Edit tracking data
'''

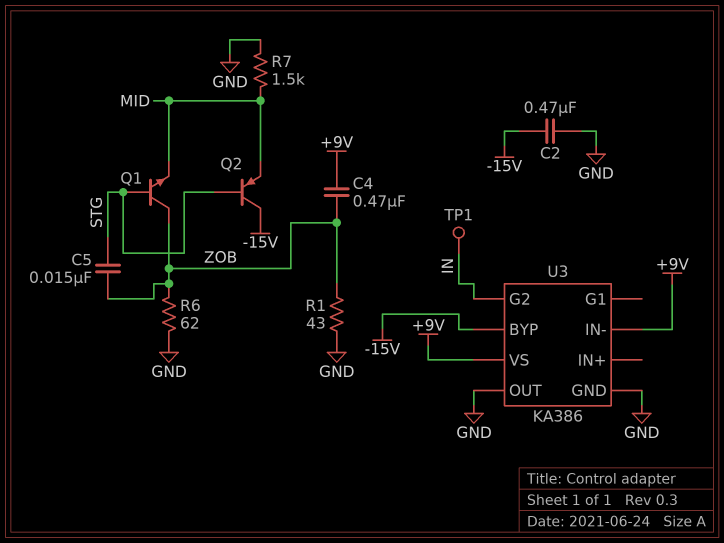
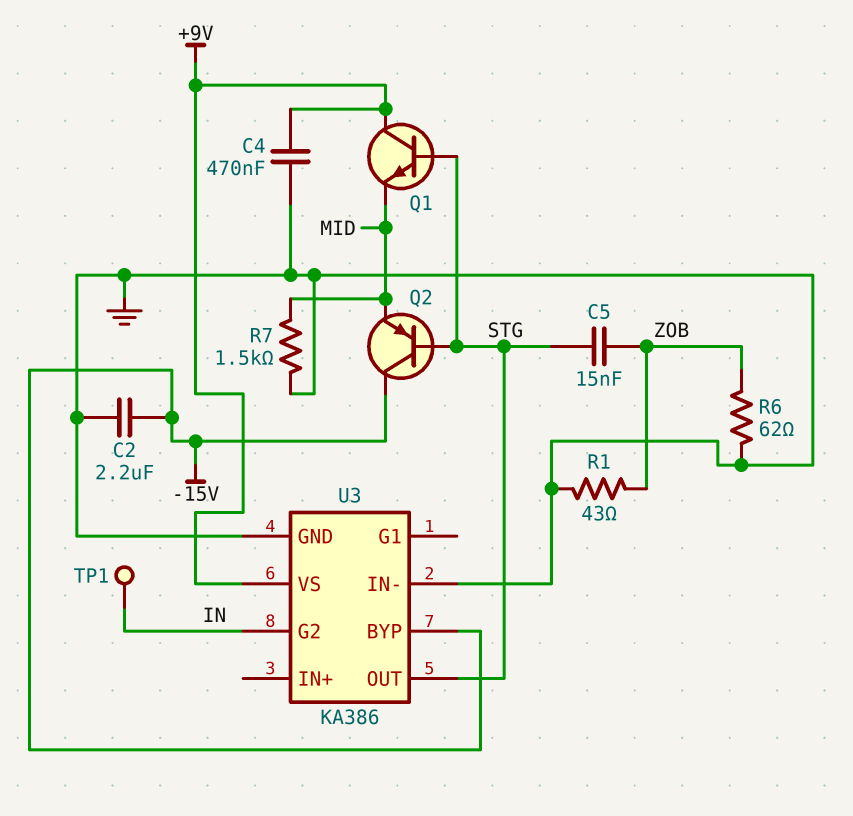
C2: 470nF (-15V, GND) -> 2.2uF (-15V, GND)
C4: 470nF (+9V, ZOB) -> 470nF (+9V, GND)
Q1: NPN (B STG, C ZOB, E MID) -> NPN (B STG, C +9V, E MID)
U3 pin IN-: +9V -> GND
U3 pin OUT: GND -> STG

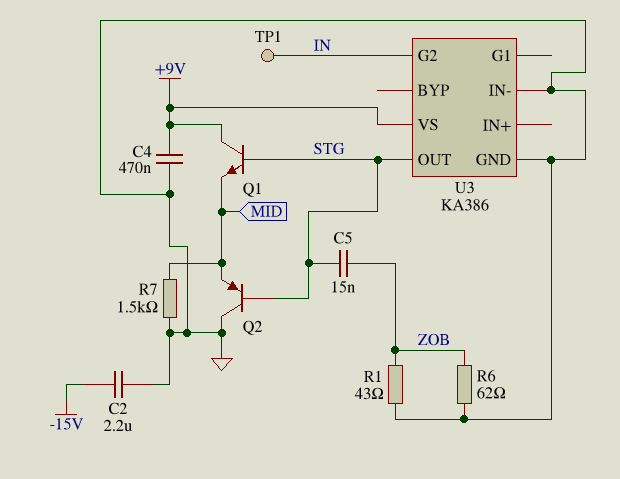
Q2: PNP (B STG, C -15V, E MID) -> PNP (B STG, C GND, E MID)
U3 pin BYP: -15V -> none

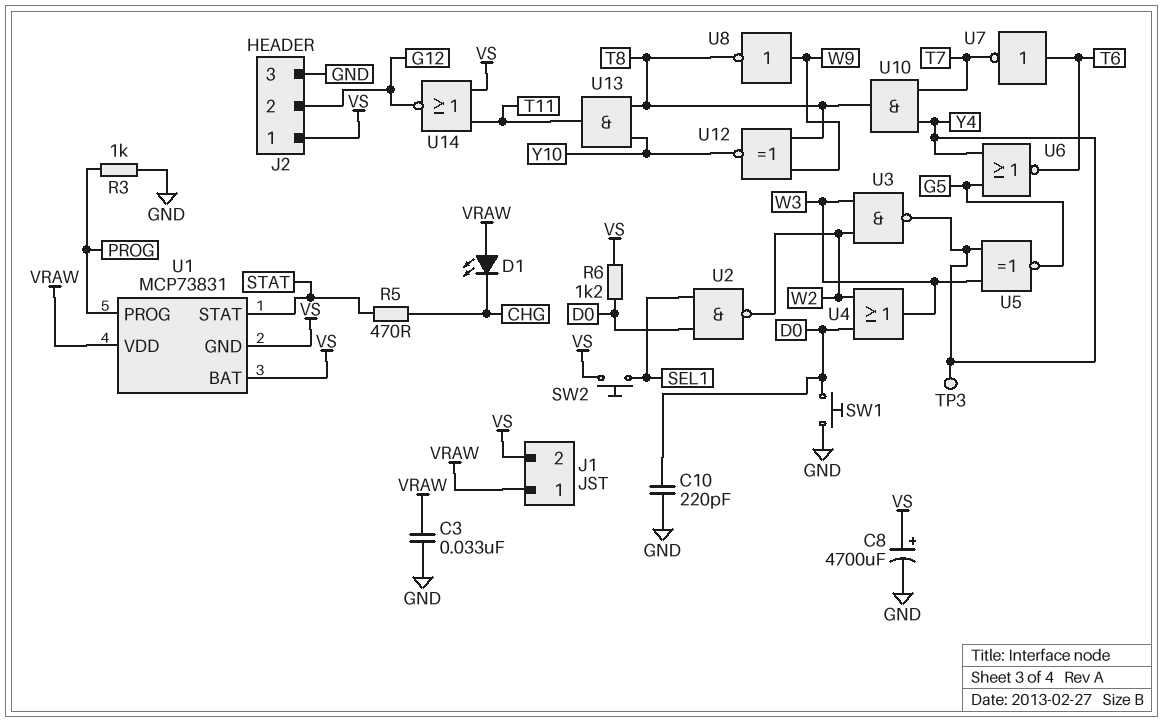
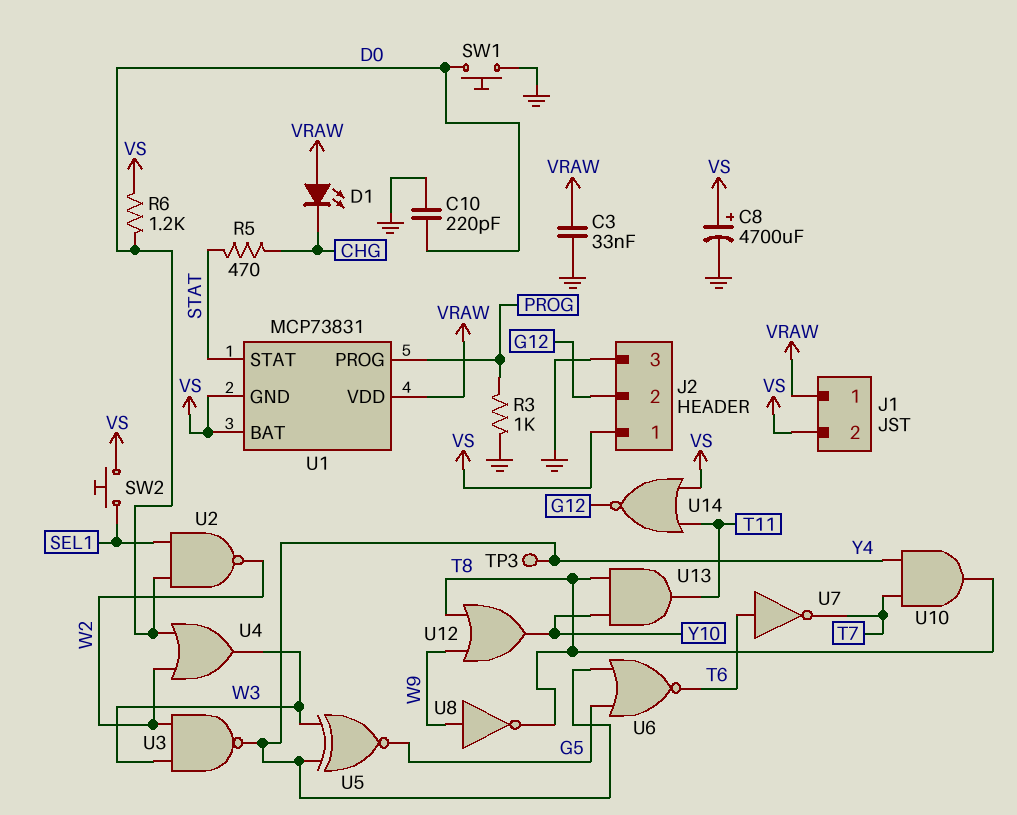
U12: XNOR (in T8, in W9, out Y10) -> OR (in T8, in W9, out Y10)

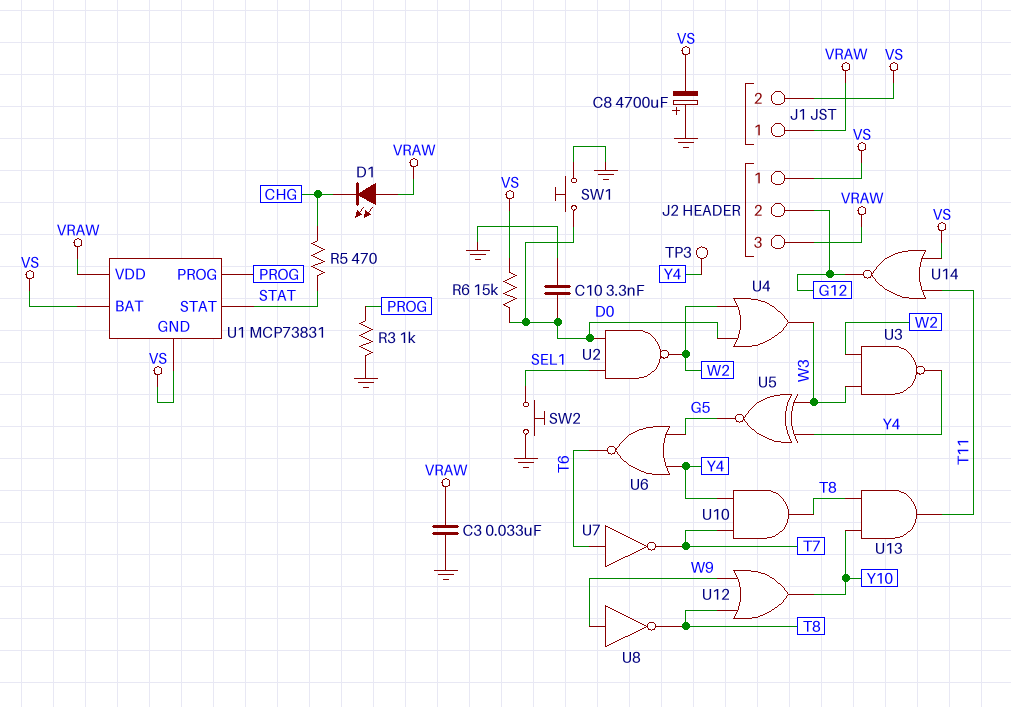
C8: 4700uF (plus VS, minus GND) -> 4700uF (plus GND, minus VS)
C10: 220pF (D0, GND) -> 3.3nF (D0, GND)
J2 pin 3: GND -> VRAW
R6: 1.2k (D0, VS) -> 15k (D0, VS)
SW2: button (SEL1, VS) -> button (GND, SEL1)

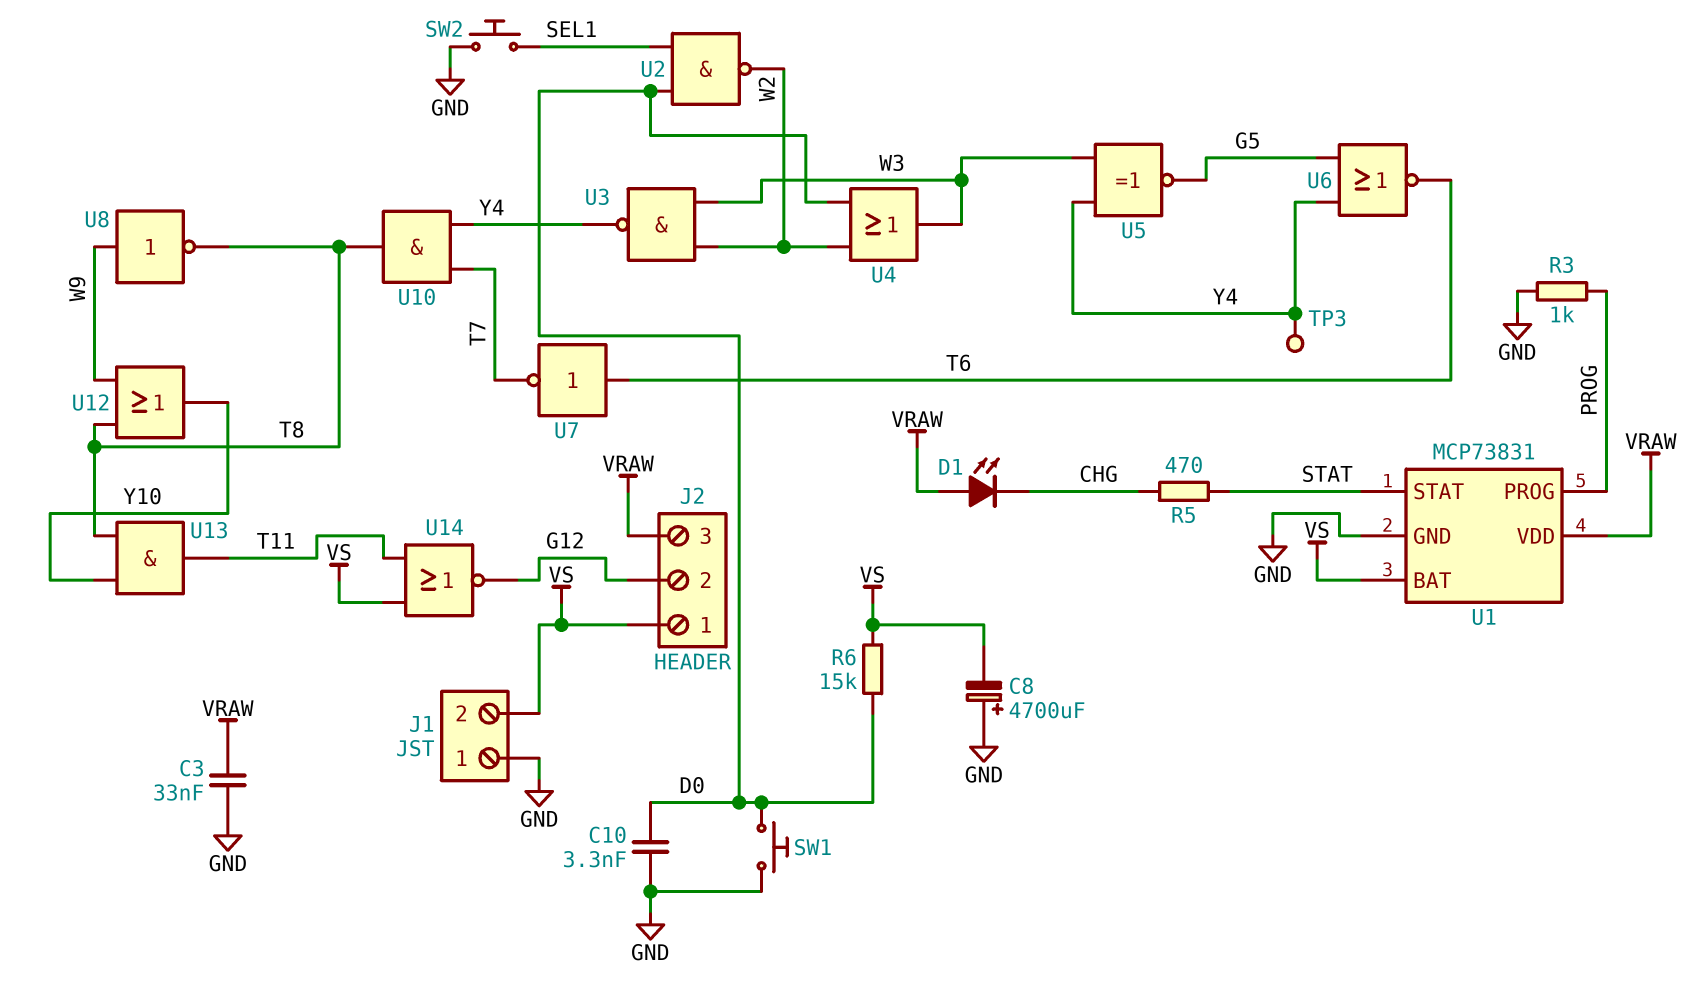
J1 pin 1: VRAW -> GND
U1 pin GND: VS -> GND

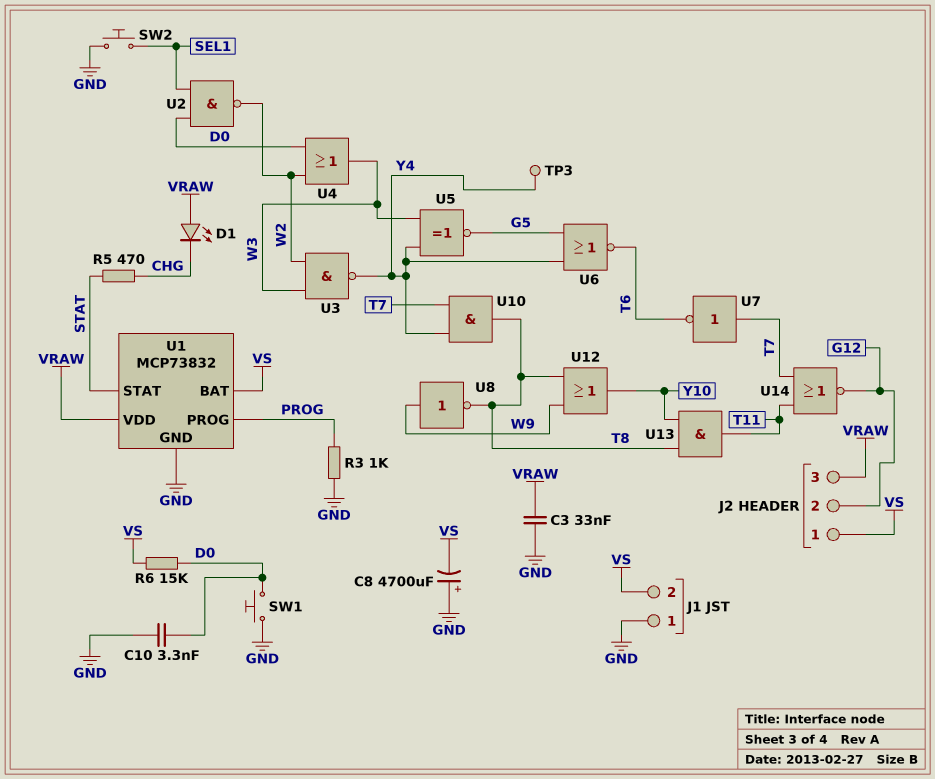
U1: MCP73831 -> MCP73832
U7: NOT (in T6, out T7) -> NOT (in T7, out T6)
U14: NOR (in T11, in VS, out G12) -> NOR (in T7, in T11, out G12)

'''

What needs to be done
Do not copy pictures. Restate exactly the lines from the one containing "C10: 220pF (D0, GND) -> 3.3nF (D0, GND)" through the last line of the records.

Exercise output
C10: 220pF (D0, GND) -> 3.3nF (D0, GND)
J2 pin 3: GND -> VRAW
R6: 1.2k (D0, VS) -> 15k (D0, VS)
SW2: button (SEL1, VS) -> button (GND, SEL1)

J1 pin 1: VRAW -> GND
U1 pin GND: VS -> GND

U1: MCP73831 -> MCP73832
U7: NOT (in T6, out T7) -> NOT (in T7, out T6)
U14: NOR (in T11, in VS, out G12) -> NOR (in T7, in T11, out G12)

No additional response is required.